[[ Source material, beginning ]]
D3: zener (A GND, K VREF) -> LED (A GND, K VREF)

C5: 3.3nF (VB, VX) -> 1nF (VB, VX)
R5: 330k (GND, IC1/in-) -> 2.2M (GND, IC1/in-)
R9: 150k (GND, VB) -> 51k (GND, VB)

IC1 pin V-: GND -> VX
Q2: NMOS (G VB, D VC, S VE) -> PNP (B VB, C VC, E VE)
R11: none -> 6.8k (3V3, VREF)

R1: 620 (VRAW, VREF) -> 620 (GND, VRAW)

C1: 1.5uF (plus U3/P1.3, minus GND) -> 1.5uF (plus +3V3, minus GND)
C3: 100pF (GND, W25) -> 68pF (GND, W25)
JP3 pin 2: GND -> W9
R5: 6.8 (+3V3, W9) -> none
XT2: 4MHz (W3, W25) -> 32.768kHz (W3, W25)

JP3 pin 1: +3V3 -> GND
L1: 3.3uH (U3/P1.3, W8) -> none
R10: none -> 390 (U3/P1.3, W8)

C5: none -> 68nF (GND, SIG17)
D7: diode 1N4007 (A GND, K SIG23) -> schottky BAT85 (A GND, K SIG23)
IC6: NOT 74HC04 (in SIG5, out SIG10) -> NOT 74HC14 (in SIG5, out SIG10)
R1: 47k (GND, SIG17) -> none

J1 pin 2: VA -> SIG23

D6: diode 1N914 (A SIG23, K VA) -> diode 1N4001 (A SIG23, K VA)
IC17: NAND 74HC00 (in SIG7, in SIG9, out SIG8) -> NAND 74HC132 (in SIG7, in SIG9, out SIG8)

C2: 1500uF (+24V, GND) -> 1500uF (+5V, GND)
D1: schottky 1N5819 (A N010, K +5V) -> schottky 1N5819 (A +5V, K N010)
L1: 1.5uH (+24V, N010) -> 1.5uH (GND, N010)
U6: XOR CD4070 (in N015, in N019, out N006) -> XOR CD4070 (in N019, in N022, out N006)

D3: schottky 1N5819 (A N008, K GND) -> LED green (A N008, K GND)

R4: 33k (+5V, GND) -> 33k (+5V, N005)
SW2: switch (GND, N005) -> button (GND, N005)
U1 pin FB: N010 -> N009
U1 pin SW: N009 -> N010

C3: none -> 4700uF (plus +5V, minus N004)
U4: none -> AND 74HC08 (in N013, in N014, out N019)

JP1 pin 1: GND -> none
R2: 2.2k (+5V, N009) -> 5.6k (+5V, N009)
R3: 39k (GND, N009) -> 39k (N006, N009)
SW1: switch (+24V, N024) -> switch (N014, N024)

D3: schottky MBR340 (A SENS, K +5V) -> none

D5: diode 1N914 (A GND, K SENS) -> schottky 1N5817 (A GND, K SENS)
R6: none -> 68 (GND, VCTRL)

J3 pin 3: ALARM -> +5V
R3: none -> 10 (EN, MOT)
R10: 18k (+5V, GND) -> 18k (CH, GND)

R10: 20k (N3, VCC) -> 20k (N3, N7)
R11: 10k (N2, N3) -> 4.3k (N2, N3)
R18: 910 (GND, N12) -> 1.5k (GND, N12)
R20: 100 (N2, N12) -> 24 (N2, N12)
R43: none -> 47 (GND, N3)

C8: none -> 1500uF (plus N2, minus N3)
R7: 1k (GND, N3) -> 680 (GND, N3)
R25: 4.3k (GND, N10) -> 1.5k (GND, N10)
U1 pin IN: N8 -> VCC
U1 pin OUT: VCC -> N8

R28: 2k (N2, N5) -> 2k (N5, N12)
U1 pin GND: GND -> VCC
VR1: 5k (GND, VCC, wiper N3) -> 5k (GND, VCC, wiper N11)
[[ Source material, end ]]
▶ _Activity_
Go through the records line by line, and copy each line that holds the string "VREF".

▶ _Exercise answer_
D3: zener (A GND, K VREF) -> LED (A GND, K VREF)
R11: none -> 6.8k (3V3, VREF)
R1: 620 (VRAW, VREF) -> 620 (GND, VRAW)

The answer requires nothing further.